> _TRY IT_: Filter the entries for the word "eraser". Copy each line that has it.
BEGIN ENTRIES SHOWN
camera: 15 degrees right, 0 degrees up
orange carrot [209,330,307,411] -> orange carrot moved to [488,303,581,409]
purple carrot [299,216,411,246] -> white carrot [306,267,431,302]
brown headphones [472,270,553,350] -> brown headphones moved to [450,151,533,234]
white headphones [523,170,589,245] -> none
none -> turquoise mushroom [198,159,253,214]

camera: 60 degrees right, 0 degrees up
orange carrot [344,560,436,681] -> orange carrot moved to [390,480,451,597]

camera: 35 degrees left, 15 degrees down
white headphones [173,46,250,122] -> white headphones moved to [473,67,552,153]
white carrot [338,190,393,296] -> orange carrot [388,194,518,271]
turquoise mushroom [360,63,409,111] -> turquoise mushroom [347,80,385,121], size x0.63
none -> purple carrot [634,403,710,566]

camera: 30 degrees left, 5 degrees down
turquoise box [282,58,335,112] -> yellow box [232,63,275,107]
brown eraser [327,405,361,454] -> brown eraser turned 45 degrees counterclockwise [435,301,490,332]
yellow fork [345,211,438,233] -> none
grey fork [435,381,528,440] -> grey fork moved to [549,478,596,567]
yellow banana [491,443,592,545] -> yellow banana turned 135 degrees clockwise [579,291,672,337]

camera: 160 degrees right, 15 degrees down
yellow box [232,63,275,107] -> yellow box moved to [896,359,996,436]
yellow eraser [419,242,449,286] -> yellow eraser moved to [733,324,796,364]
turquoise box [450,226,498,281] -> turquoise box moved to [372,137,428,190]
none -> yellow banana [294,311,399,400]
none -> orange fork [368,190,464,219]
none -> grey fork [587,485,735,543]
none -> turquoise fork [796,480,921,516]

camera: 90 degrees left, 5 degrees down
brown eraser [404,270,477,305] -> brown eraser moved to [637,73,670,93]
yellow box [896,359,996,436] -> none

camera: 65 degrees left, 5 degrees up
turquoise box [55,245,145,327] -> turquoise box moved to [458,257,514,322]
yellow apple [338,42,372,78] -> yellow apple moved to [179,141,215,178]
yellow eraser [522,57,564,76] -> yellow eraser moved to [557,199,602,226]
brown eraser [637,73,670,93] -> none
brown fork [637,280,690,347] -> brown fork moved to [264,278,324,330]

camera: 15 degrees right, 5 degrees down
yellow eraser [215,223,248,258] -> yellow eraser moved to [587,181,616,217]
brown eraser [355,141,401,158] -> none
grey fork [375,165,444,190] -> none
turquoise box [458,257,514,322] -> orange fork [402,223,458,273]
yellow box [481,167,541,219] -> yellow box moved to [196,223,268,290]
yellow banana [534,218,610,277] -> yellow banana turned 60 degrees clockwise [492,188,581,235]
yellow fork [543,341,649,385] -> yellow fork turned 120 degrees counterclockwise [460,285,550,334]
END ENTRIES SHOWN
> _ANSWER BOX_:
brown eraser [327,405,361,454] -> brown eraser turned 45 degrees counterclockwise [435,301,490,332]
yellow eraser [419,242,449,286] -> yellow eraser moved to [733,324,796,364]
brown eraser [404,270,477,305] -> brown eraser moved to [637,73,670,93]
yellow eraser [522,57,564,76] -> yellow eraser moved to [557,199,602,226]
brown eraser [637,73,670,93] -> none
yellow eraser [215,223,248,258] -> yellow eraser moved to [587,181,616,217]
brown eraser [355,141,401,158] -> none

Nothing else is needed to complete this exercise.